• Task statement
Your task is to copy the stretch of lines in the records below that begins with the line containing "C2: 15nF (COM, VEXT) -> 100nF (COM, VEXT)" and ends with the line containing "T3: PNP BC327", exactly as written, with nothing added.

Stored items from a collection:

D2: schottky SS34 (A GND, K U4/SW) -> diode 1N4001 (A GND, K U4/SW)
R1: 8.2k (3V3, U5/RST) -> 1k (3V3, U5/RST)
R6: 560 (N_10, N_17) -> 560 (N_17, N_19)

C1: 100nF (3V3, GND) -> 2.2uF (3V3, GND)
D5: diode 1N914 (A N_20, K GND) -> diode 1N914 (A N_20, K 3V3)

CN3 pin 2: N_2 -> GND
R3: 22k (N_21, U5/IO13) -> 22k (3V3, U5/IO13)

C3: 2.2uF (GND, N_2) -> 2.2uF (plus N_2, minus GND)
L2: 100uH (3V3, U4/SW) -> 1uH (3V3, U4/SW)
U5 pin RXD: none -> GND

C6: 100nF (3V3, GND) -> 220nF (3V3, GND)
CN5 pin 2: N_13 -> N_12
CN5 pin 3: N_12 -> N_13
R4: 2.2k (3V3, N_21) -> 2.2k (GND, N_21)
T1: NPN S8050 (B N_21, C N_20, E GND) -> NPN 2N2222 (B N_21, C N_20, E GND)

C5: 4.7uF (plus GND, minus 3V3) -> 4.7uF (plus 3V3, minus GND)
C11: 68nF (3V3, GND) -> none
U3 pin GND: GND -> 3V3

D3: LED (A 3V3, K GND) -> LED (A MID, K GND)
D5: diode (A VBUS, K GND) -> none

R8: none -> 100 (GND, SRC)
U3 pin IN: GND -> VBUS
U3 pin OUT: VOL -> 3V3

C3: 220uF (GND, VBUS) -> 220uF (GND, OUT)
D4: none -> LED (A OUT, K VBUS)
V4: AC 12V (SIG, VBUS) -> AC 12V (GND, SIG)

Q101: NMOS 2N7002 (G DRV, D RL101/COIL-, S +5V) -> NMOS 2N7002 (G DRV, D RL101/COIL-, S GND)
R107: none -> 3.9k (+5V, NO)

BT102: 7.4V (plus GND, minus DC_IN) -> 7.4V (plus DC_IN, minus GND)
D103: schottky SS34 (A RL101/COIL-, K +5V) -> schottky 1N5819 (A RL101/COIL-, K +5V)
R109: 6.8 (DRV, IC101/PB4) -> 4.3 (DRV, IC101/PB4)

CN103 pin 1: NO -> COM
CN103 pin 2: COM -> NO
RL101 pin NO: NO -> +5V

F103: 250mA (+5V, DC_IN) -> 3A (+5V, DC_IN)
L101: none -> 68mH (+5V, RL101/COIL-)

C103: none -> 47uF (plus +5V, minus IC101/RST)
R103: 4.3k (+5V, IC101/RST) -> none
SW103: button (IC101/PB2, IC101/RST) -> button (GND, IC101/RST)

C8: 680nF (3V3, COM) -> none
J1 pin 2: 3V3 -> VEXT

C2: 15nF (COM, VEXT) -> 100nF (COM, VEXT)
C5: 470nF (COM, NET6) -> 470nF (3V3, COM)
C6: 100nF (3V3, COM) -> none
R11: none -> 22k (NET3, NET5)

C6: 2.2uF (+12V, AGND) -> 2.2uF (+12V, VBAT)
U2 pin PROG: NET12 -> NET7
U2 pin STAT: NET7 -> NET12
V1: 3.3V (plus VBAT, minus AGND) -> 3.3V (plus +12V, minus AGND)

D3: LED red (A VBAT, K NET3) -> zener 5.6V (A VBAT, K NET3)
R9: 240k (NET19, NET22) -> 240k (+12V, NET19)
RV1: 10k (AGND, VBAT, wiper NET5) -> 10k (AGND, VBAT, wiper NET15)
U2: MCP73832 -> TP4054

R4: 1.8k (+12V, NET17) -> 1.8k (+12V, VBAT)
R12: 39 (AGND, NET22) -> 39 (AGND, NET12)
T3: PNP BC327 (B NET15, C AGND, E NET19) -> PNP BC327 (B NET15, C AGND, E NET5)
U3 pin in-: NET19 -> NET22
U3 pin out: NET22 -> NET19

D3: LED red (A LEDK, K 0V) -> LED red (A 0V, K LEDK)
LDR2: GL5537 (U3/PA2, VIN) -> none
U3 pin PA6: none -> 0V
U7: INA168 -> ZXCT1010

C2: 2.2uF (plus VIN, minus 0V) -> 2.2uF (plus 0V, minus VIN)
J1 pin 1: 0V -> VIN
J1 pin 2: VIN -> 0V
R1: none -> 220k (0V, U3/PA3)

• Output for this task
C2: 15nF (COM, VEXT) -> 100nF (COM, VEXT)
C5: 470nF (COM, NET6) -> 470nF (3V3, COM)
C6: 100nF (3V3, COM) -> none
R11: none -> 22k (NET3, NET5)

C6: 2.2uF (+12V, AGND) -> 2.2uF (+12V, VBAT)
U2 pin PROG: NET12 -> NET7
U2 pin STAT: NET7 -> NET12
V1: 3.3V (plus VBAT, minus AGND) -> 3.3V (plus +12V, minus AGND)

D3: LED red (A VBAT, K NET3) -> zener 5.6V (A VBAT, K NET3)
R9: 240k (NET19, NET22) -> 240k (+12V, NET19)
RV1: 10k (AGND, VBAT, wiper NET5) -> 10k (AGND, VBAT, wiper NET15)
U2: MCP73832 -> TP4054

R4: 1.8k (+12V, NET17) -> 1.8k (+12V, VBAT)
R12: 39 (AGND, NET22) -> 39 (AGND, NET12)
T3: PNP BC327 (B NET15, C AGND, E NET19) -> PNP BC327 (B NET15, C AGND, E NET5)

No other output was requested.